● Exercise input:

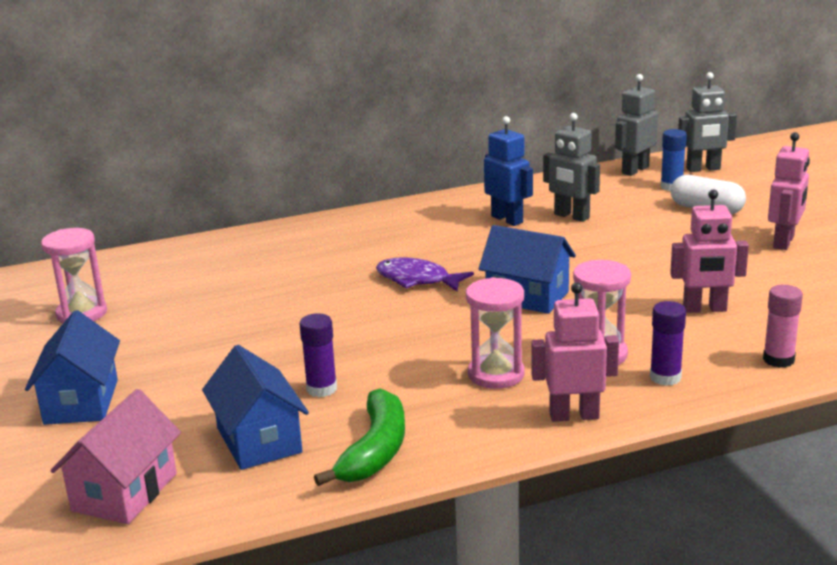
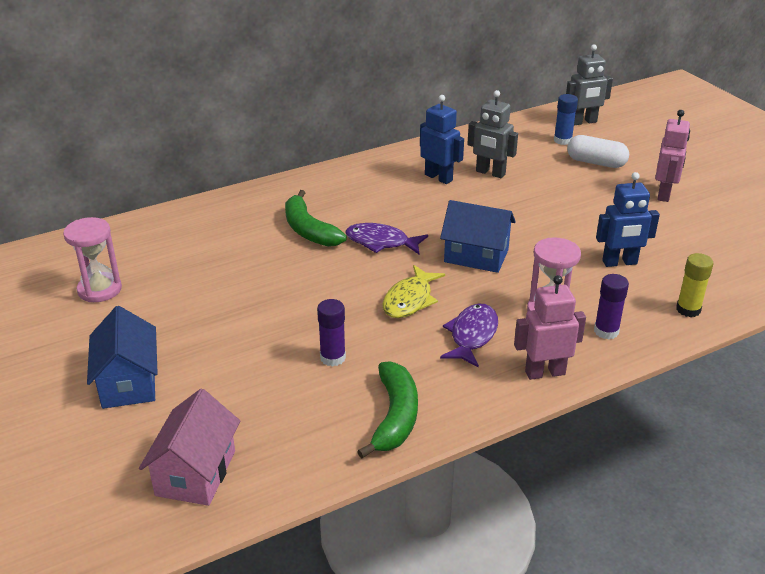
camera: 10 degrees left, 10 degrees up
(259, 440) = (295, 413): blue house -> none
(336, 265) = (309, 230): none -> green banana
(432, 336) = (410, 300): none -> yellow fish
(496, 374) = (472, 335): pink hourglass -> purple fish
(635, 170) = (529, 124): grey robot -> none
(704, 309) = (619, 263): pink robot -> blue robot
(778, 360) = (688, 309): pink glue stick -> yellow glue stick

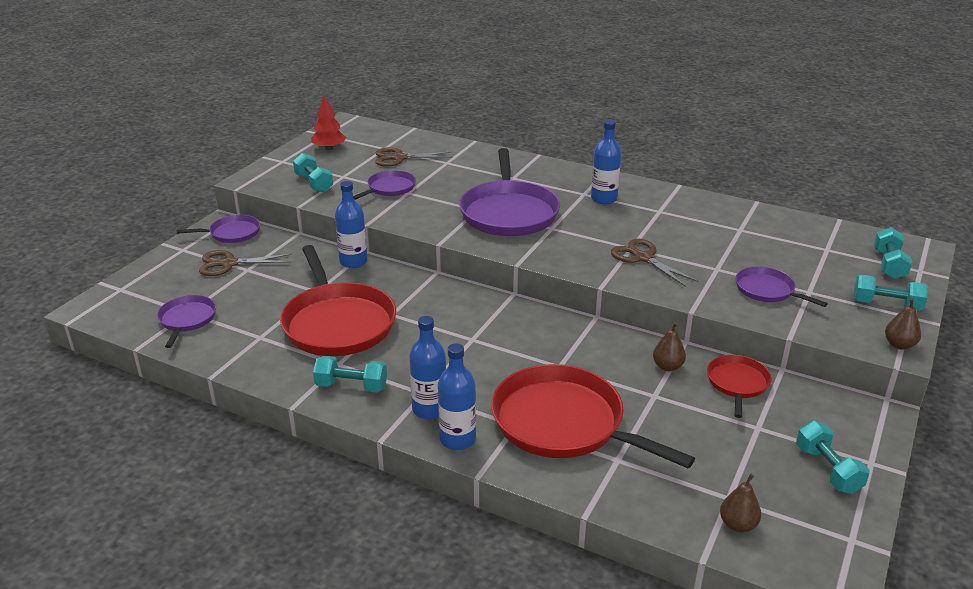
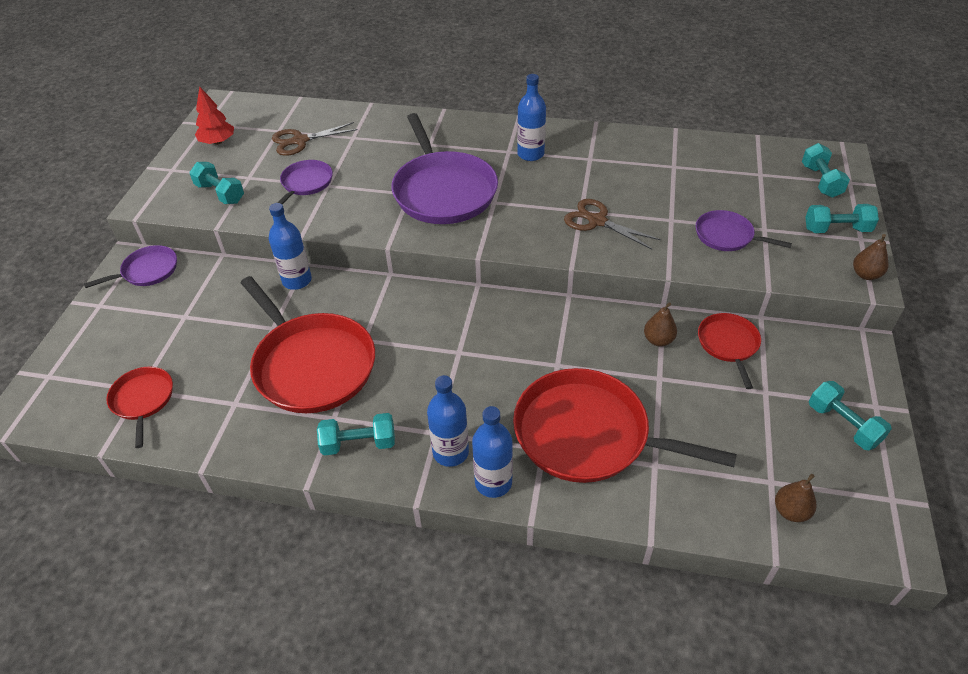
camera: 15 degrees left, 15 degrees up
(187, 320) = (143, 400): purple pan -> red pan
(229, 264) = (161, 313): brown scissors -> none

● Problem to work on:
Only these lines belong in the answer: the first line of the listing above through the line holding "(778, 360) = (688, 309): pink", printed exactly and without pictures.

● Answer to this exercise:
camera: 10 degrees left, 10 degrees up
(259, 440) = (295, 413): blue house -> none
(336, 265) = (309, 230): none -> green banana
(432, 336) = (410, 300): none -> yellow fish
(496, 374) = (472, 335): pink hourglass -> purple fish
(635, 170) = (529, 124): grey robot -> none
(704, 309) = (619, 263): pink robot -> blue robot
(778, 360) = (688, 309): pink glue stick -> yellow glue stick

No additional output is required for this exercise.